--- PROVIDED RECORDS Enclosed Below ---
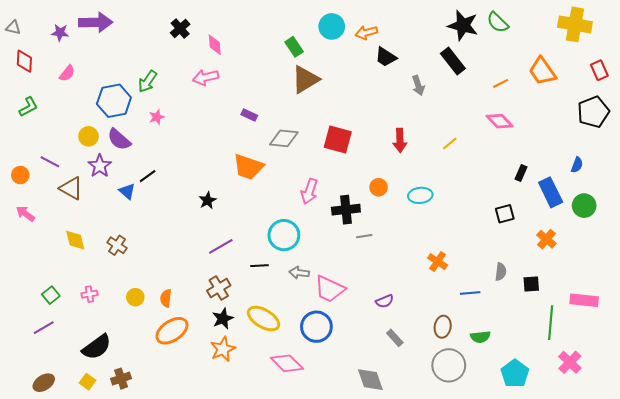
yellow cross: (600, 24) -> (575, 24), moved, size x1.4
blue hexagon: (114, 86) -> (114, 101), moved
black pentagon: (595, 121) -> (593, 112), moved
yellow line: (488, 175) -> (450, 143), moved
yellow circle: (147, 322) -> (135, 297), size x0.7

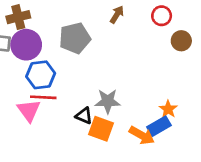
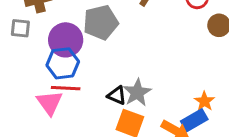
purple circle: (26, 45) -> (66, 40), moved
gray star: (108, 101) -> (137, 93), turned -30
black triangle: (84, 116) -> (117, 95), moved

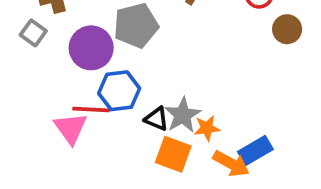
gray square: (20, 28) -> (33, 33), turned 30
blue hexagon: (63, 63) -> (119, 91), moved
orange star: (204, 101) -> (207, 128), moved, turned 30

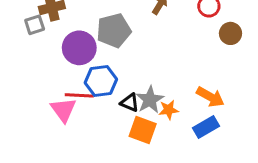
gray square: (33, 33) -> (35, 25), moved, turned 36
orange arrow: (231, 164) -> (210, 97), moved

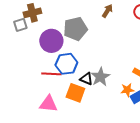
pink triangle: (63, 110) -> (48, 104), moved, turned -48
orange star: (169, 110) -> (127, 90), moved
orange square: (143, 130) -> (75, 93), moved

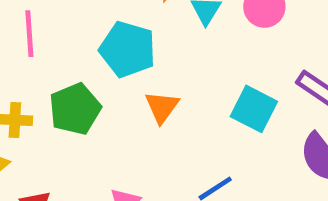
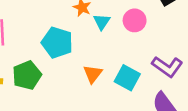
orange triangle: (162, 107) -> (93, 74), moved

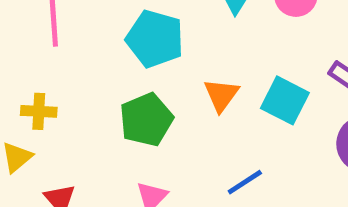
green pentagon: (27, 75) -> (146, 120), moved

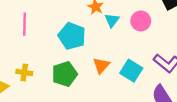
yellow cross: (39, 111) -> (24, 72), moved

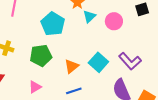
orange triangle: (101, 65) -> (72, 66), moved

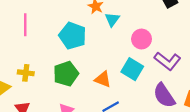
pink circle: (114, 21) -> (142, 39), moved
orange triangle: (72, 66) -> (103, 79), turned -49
--- End of Enclosed PROVIDED RECORDS ---
EXERCISE INSTRUCTIONS: All of the records need to be reproduced exactly, with each picture omitted.

TASK ANSWER:
yellow cross: (600, 24) -> (575, 24), moved, size x1.4
blue hexagon: (114, 86) -> (114, 101), moved
black pentagon: (595, 121) -> (593, 112), moved
yellow line: (488, 175) -> (450, 143), moved
yellow circle: (147, 322) -> (135, 297), size x0.7

purple circle: (26, 45) -> (66, 40), moved
gray star: (108, 101) -> (137, 93), turned -30
black triangle: (84, 116) -> (117, 95), moved

gray square: (20, 28) -> (33, 33), turned 30
blue hexagon: (63, 63) -> (119, 91), moved
orange star: (204, 101) -> (207, 128), moved, turned 30

gray square: (33, 33) -> (35, 25), moved, turned 36
orange arrow: (231, 164) -> (210, 97), moved

pink triangle: (63, 110) -> (48, 104), moved, turned -48
orange star: (169, 110) -> (127, 90), moved
orange square: (143, 130) -> (75, 93), moved

orange triangle: (162, 107) -> (93, 74), moved

green pentagon: (27, 75) -> (146, 120), moved

yellow cross: (39, 111) -> (24, 72), moved

orange triangle: (101, 65) -> (72, 66), moved

pink circle: (114, 21) -> (142, 39), moved
orange triangle: (72, 66) -> (103, 79), turned -49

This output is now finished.